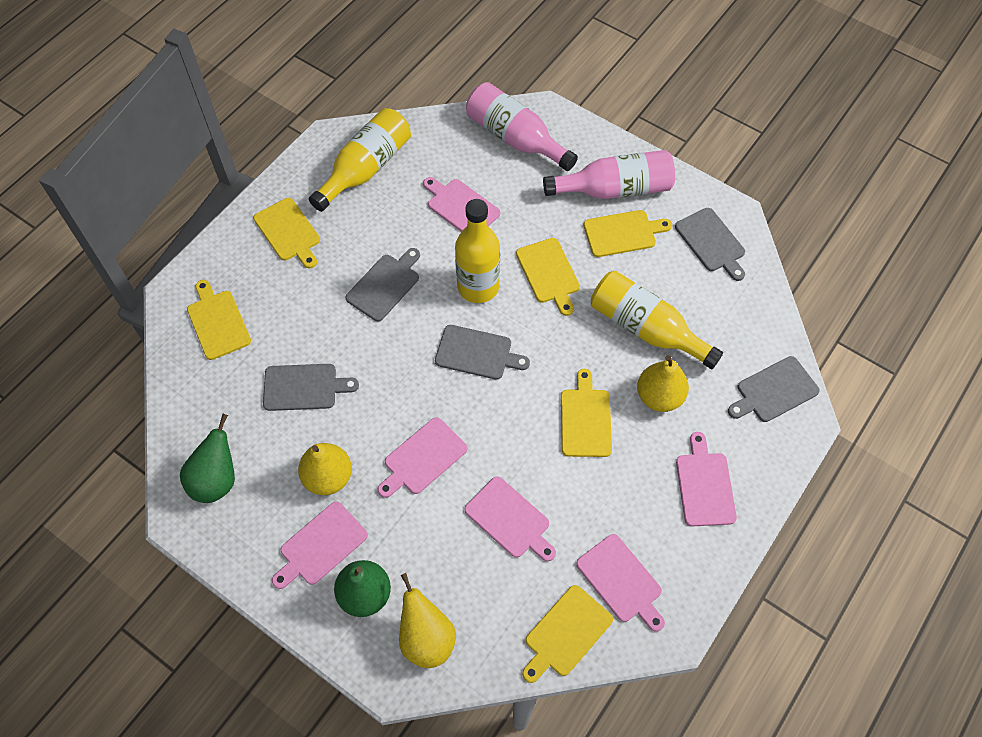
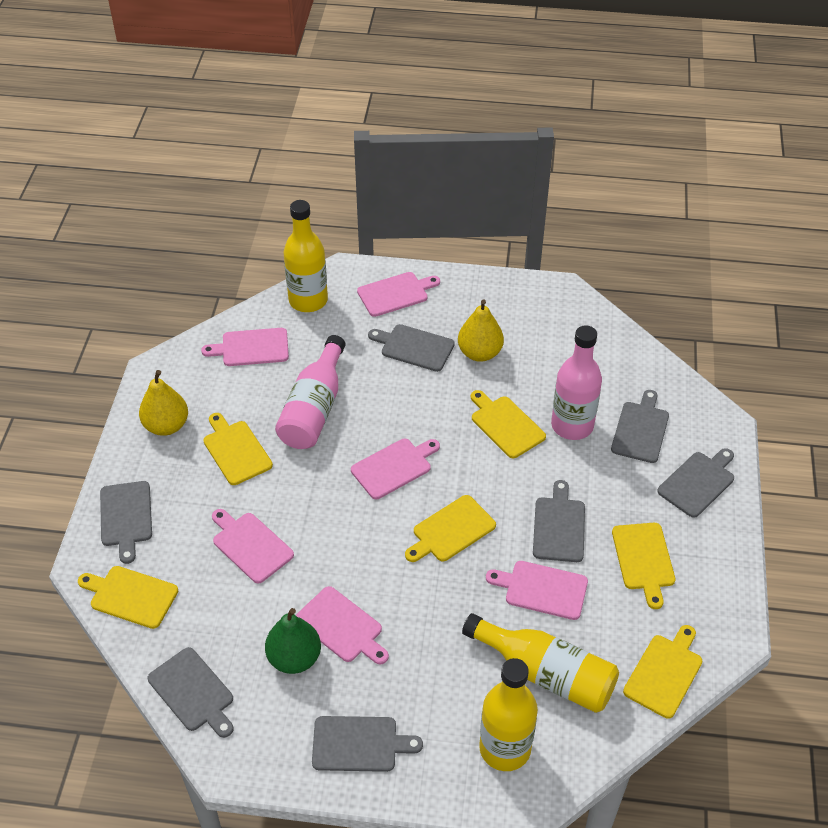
green pear: 2 -> 1
grey cutting board: 5 -> 7
yellow pear: 3 -> 2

—————

- TO DO
Output all the data above verbatim, leaving out images.

- YOUR SOLUTION
green pear: 2 -> 1
grey cutting board: 5 -> 7
yellow pear: 3 -> 2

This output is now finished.